__Material to process__:
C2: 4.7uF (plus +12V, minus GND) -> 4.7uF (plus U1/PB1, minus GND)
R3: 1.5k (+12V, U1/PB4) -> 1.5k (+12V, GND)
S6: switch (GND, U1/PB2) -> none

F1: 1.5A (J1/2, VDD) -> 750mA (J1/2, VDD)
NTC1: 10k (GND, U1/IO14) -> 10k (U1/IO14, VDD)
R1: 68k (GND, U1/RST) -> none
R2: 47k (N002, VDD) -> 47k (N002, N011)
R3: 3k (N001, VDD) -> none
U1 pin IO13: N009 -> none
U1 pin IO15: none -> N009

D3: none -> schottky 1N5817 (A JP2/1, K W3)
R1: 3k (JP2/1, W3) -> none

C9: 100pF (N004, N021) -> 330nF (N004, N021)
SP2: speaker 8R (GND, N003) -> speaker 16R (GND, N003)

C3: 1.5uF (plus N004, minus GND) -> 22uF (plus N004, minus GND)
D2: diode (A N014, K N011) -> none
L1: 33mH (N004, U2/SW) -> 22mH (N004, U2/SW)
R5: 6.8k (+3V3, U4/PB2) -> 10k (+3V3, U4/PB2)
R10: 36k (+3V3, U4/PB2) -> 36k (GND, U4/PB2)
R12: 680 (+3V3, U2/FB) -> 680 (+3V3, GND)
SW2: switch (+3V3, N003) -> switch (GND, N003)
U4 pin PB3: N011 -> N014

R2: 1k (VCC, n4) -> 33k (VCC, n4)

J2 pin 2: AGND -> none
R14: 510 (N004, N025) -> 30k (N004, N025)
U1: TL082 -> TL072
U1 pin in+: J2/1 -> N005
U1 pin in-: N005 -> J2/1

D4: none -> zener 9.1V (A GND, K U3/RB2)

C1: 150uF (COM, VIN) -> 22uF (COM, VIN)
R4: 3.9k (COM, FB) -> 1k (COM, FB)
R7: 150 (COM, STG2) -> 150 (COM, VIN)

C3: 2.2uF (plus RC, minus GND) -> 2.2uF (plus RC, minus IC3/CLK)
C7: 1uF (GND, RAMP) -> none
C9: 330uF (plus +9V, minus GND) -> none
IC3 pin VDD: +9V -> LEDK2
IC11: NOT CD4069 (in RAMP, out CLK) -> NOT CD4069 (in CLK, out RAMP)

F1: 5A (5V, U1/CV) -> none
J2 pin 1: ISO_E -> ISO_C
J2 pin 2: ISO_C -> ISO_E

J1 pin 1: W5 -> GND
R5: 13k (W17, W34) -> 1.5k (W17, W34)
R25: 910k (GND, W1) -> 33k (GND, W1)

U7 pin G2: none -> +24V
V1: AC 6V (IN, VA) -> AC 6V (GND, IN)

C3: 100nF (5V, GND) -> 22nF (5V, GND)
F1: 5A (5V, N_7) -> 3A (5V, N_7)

__Directions__: From the listing above, output exactly the run of lines that starts with the line containing "R14: 510 (N004, N025) -> 30k (N004, N025)" and ends with the line containing "IC11: NOT CD4069".

__Answer for this exercise__:
R14: 510 (N004, N025) -> 30k (N004, N025)
U1: TL082 -> TL072
U1 pin in+: J2/1 -> N005
U1 pin in-: N005 -> J2/1

D4: none -> zener 9.1V (A GND, K U3/RB2)

C1: 150uF (COM, VIN) -> 22uF (COM, VIN)
R4: 3.9k (COM, FB) -> 1k (COM, FB)
R7: 150 (COM, STG2) -> 150 (COM, VIN)

C3: 2.2uF (plus RC, minus GND) -> 2.2uF (plus RC, minus IC3/CLK)
C7: 1uF (GND, RAMP) -> none
C9: 330uF (plus +9V, minus GND) -> none
IC3 pin VDD: +9V -> LEDK2
IC11: NOT CD4069 (in RAMP, out CLK) -> NOT CD4069 (in CLK, out RAMP)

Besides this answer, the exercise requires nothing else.